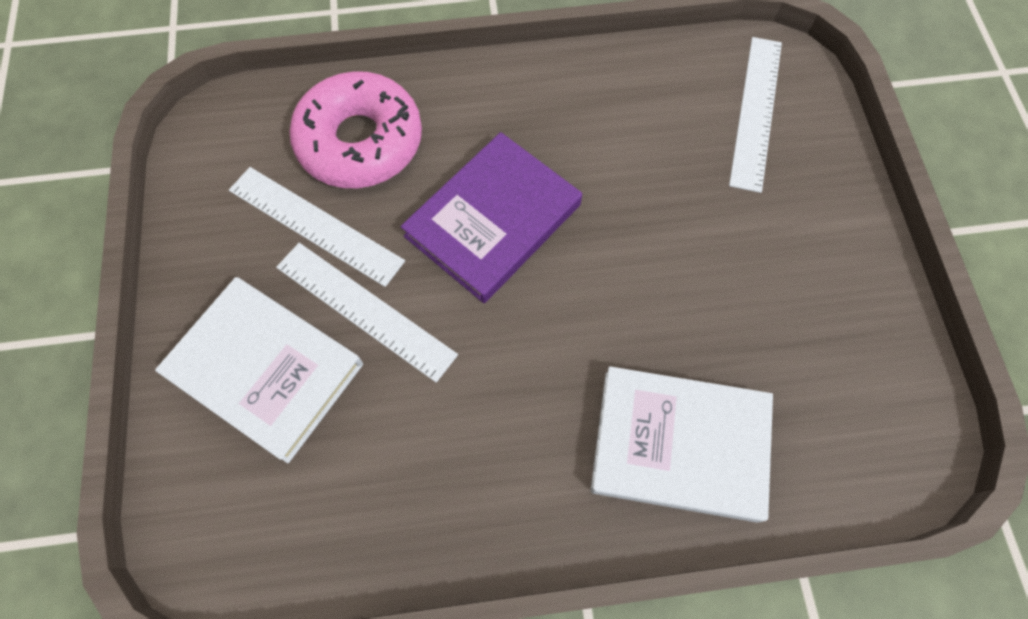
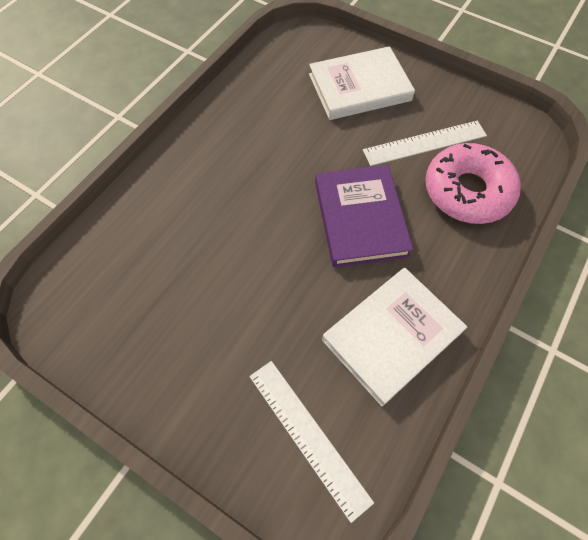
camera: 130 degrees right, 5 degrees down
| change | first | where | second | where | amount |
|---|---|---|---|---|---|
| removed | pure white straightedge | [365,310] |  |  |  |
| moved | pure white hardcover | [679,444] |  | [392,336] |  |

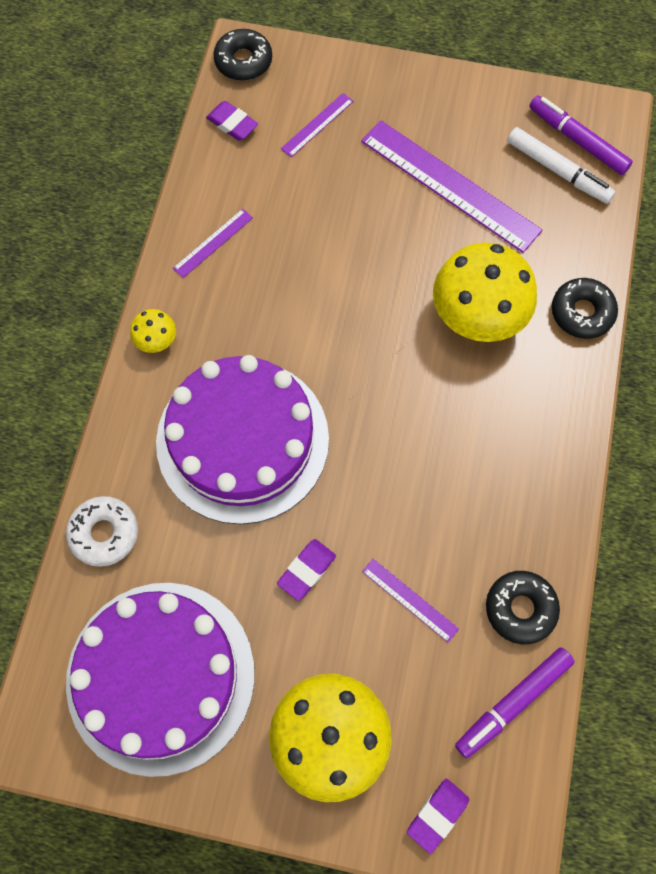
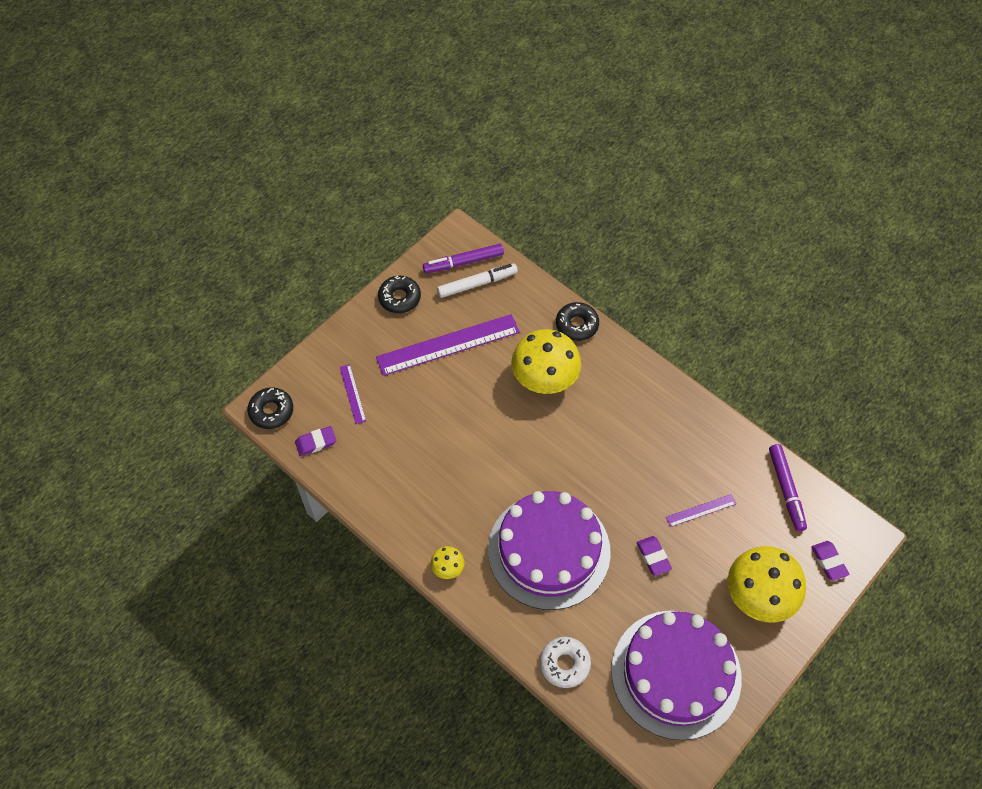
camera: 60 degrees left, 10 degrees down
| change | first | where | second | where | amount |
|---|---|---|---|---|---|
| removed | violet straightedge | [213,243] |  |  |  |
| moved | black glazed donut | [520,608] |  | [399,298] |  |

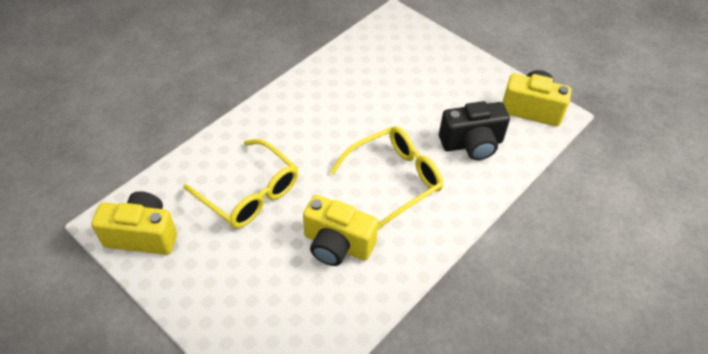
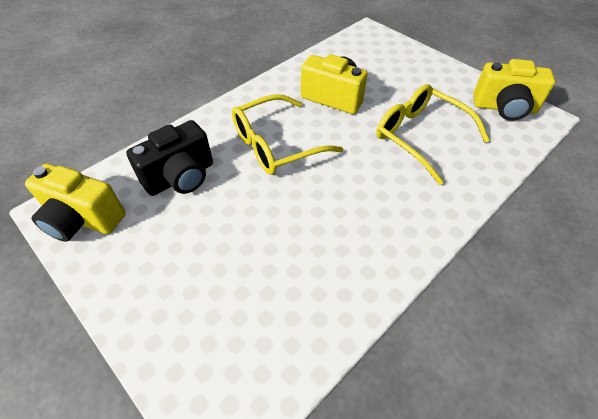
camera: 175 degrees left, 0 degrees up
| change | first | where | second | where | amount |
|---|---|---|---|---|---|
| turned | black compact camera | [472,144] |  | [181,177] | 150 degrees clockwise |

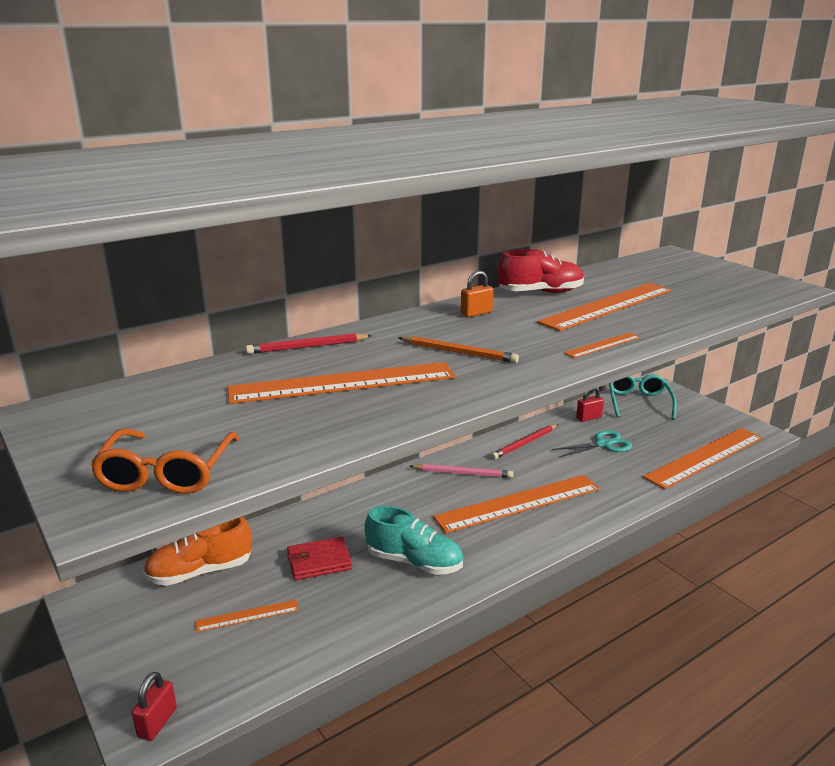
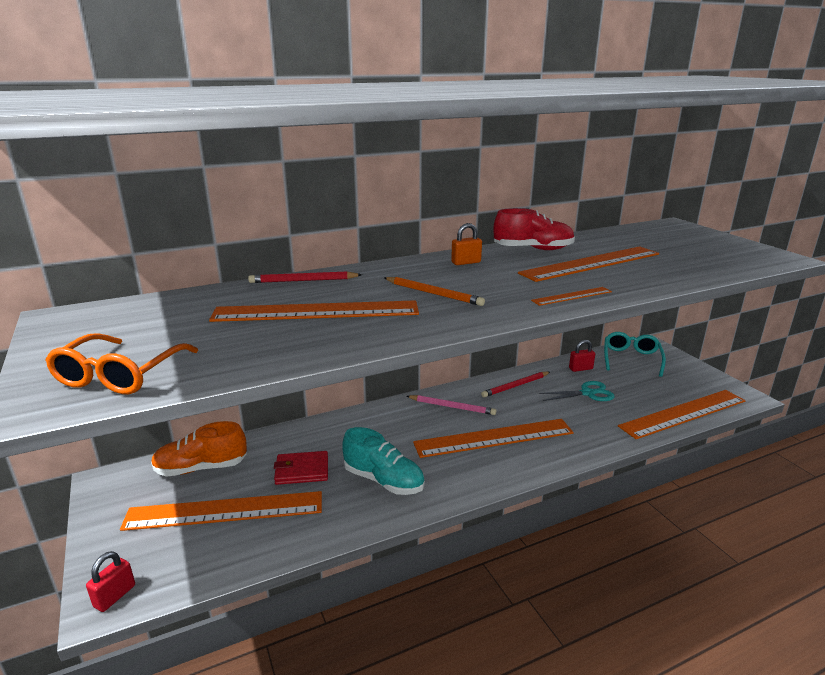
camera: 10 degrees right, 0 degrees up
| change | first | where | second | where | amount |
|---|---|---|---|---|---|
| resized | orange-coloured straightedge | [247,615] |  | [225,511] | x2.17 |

----

- _Aim of the exercise_
Please retype the records above exactly, excluding every picture.

- _Solution to the exercise_
camera: 130 degrees right, 5 degrees down
| change | first | where | second | where | amount |
|---|---|---|---|---|---|
| removed | pure white straightedge | [365,310] |  |  |  |
| moved | pure white hardcover | [679,444] |  | [392,336] |  |

camera: 60 degrees left, 10 degrees down
| change | first | where | second | where | amount |
|---|---|---|---|---|---|
| removed | violet straightedge | [213,243] |  |  |  |
| moved | black glazed donut | [520,608] |  | [399,298] |  |

camera: 175 degrees left, 0 degrees up
| change | first | where | second | where | amount |
|---|---|---|---|---|---|
| turned | black compact camera | [472,144] |  | [181,177] | 150 degrees clockwise |

camera: 10 degrees right, 0 degrees up
| change | first | where | second | where | amount |
|---|---|---|---|---|---|
| resized | orange-coloured straightedge | [247,615] |  | [225,511] | x2.17 |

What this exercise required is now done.